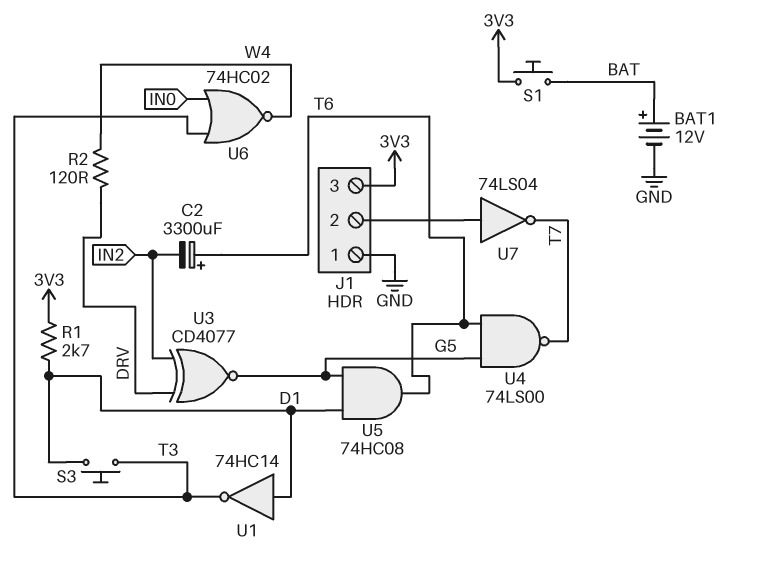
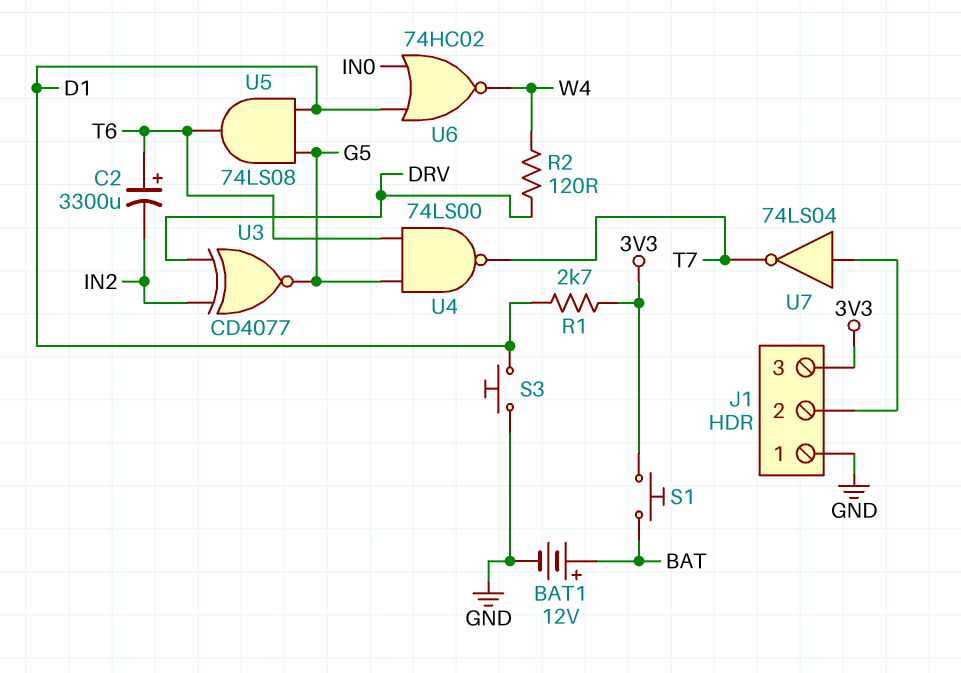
S3: button (D1, T3) -> button (D1, GND)
U1: NOT 74HC14 (in D1, out T3) -> none
U5: AND 74HC08 (in D1, in G5, out T6) -> AND 74LS08 (in D1, in G5, out T6)
U6: NOR 74HC02 (in IN0, in T3, out W4) -> NOR 74HC02 (in D1, in IN0, out W4)

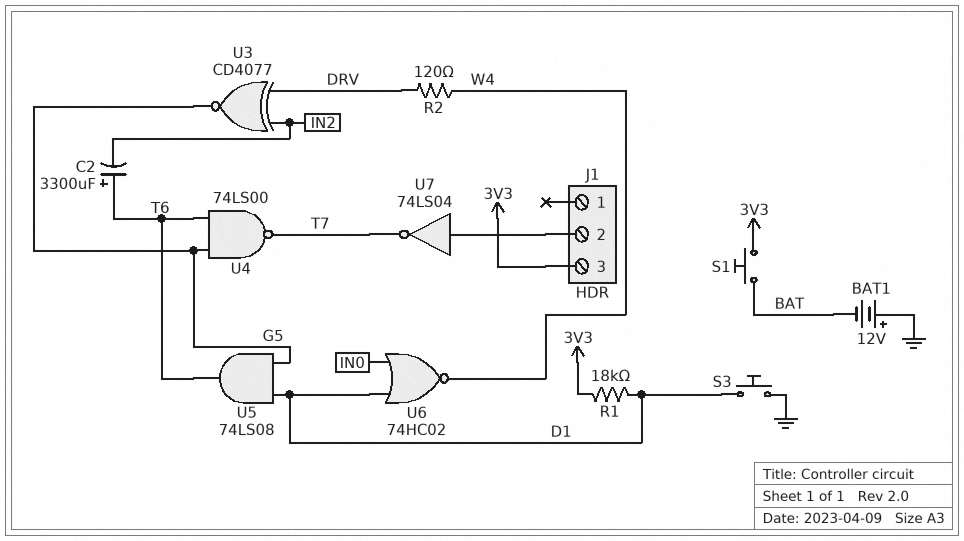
BAT1: 12V (plus BAT, minus GND) -> 12V (plus GND, minus BAT)
J1 pin 1: GND -> none
R1: 2.7k (3V3, D1) -> 18k (3V3, D1)

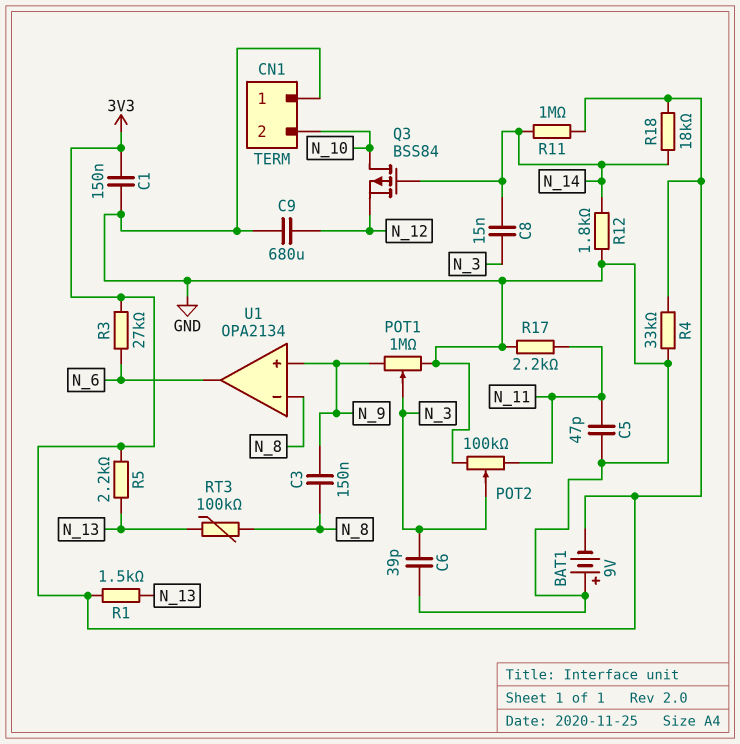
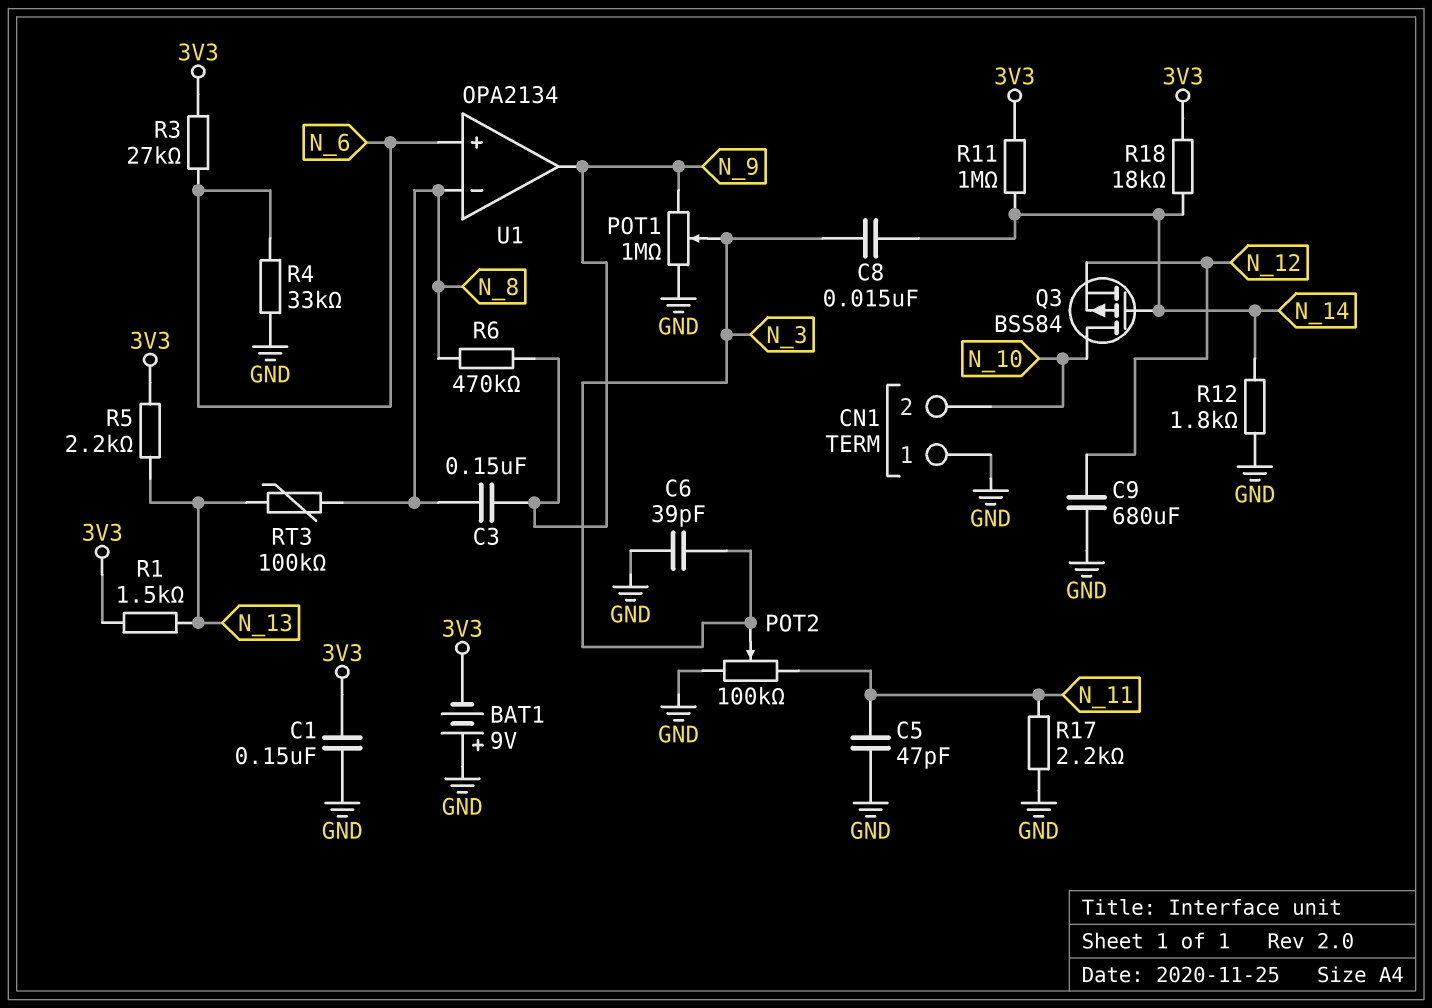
R4: 33k (3V3, GND) -> 33k (GND, N_6)
R6: none -> 470k (N_8, N_9)
U1 pin in+: N_9 -> N_6
U1 pin out: N_6 -> N_9

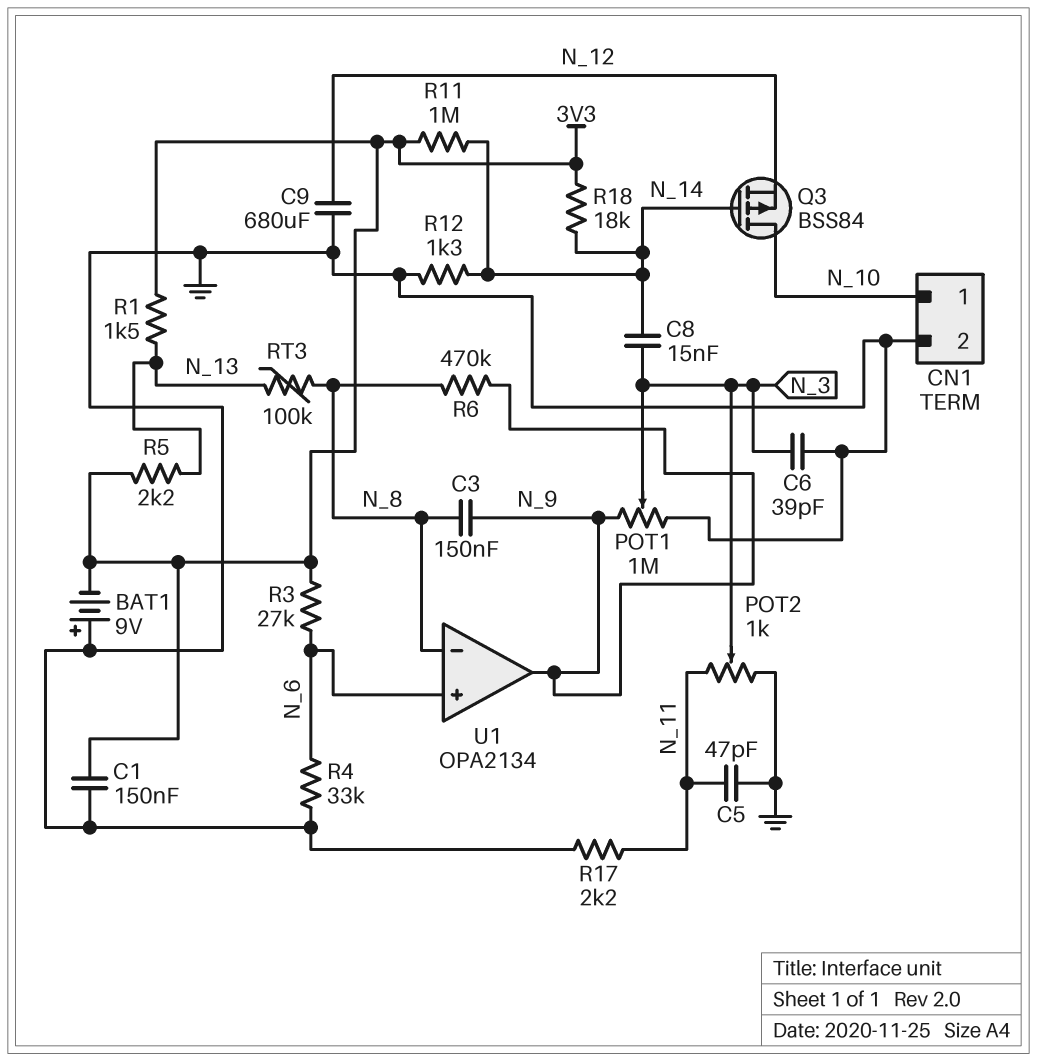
CN1 pin 1: GND -> N_10
CN1 pin 2: N_10 -> GND
POT2: 100k (GND, N_11, wiper N_3) -> 1k (GND, N_11, wiper N_3)
R12: 1.8k (GND, N_14) -> 1.3k (GND, N_14)

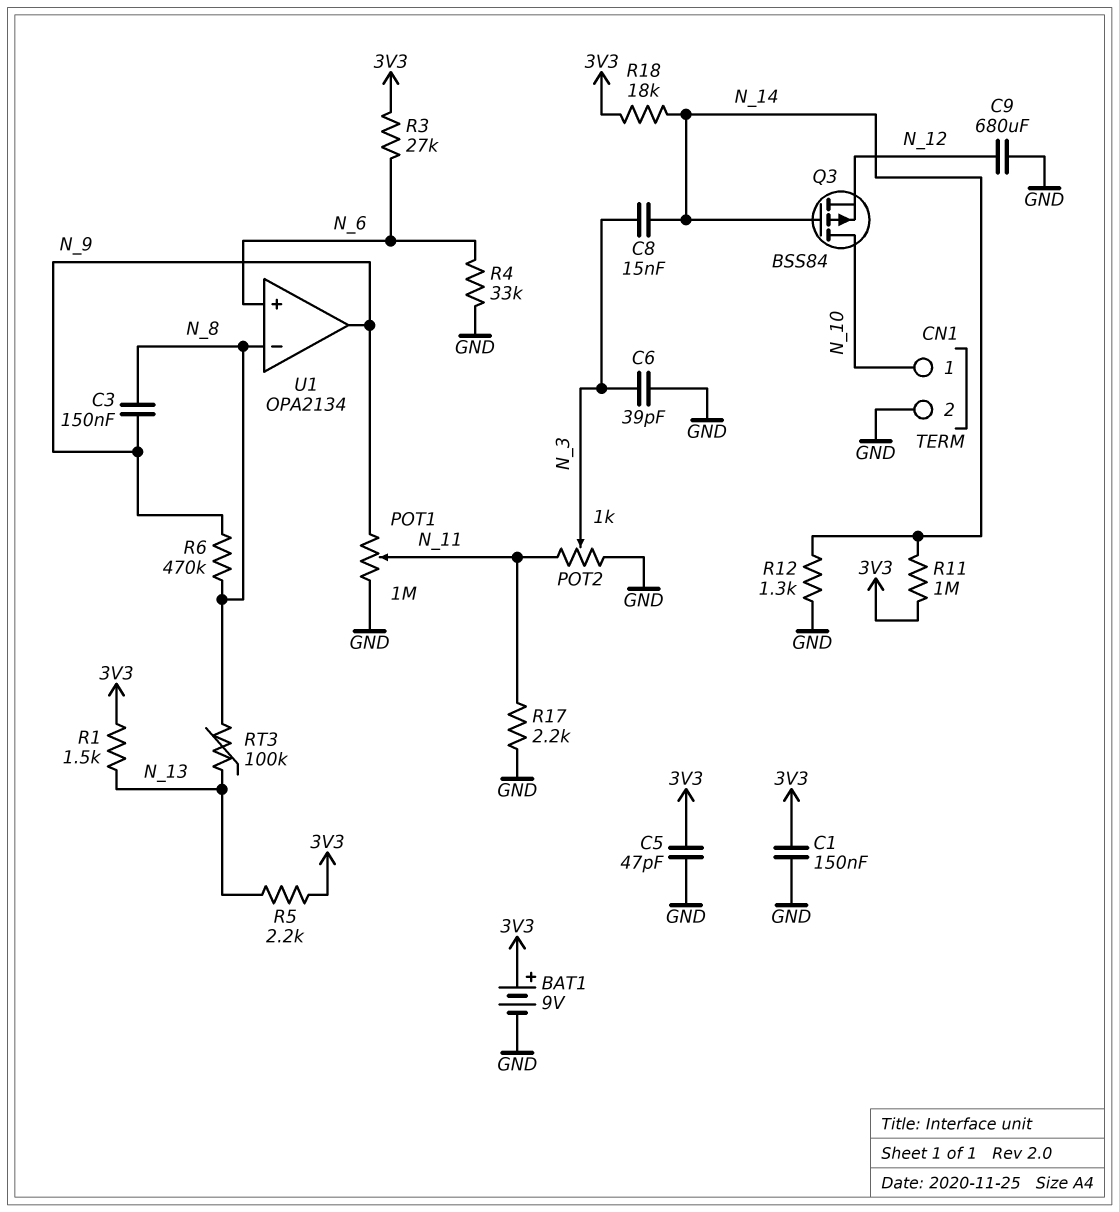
BAT1: 9V (plus GND, minus 3V3) -> 9V (plus 3V3, minus GND)
C5: 47pF (GND, N_11) -> 47pF (3V3, GND)
POT1: 1M (GND, N_9, wiper N_3) -> 1M (GND, N_9, wiper N_11)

__________

## EXERCISE GOAL
Repeat the entries exactly, pictures left out.

## ANSWER FOR THE TASK
S3: button (D1, T3) -> button (D1, GND)
U1: NOT 74HC14 (in D1, out T3) -> none
U5: AND 74HC08 (in D1, in G5, out T6) -> AND 74LS08 (in D1, in G5, out T6)
U6: NOR 74HC02 (in IN0, in T3, out W4) -> NOR 74HC02 (in D1, in IN0, out W4)

BAT1: 12V (plus BAT, minus GND) -> 12V (plus GND, minus BAT)
J1 pin 1: GND -> none
R1: 2.7k (3V3, D1) -> 18k (3V3, D1)

R4: 33k (3V3, GND) -> 33k (GND, N_6)
R6: none -> 470k (N_8, N_9)
U1 pin in+: N_9 -> N_6
U1 pin out: N_6 -> N_9

CN1 pin 1: GND -> N_10
CN1 pin 2: N_10 -> GND
POT2: 100k (GND, N_11, wiper N_3) -> 1k (GND, N_11, wiper N_3)
R12: 1.8k (GND, N_14) -> 1.3k (GND, N_14)

BAT1: 9V (plus GND, minus 3V3) -> 9V (plus 3V3, minus GND)
C5: 47pF (GND, N_11) -> 47pF (3V3, GND)
POT1: 1M (GND, N_9, wiper N_3) -> 1M (GND, N_9, wiper N_11)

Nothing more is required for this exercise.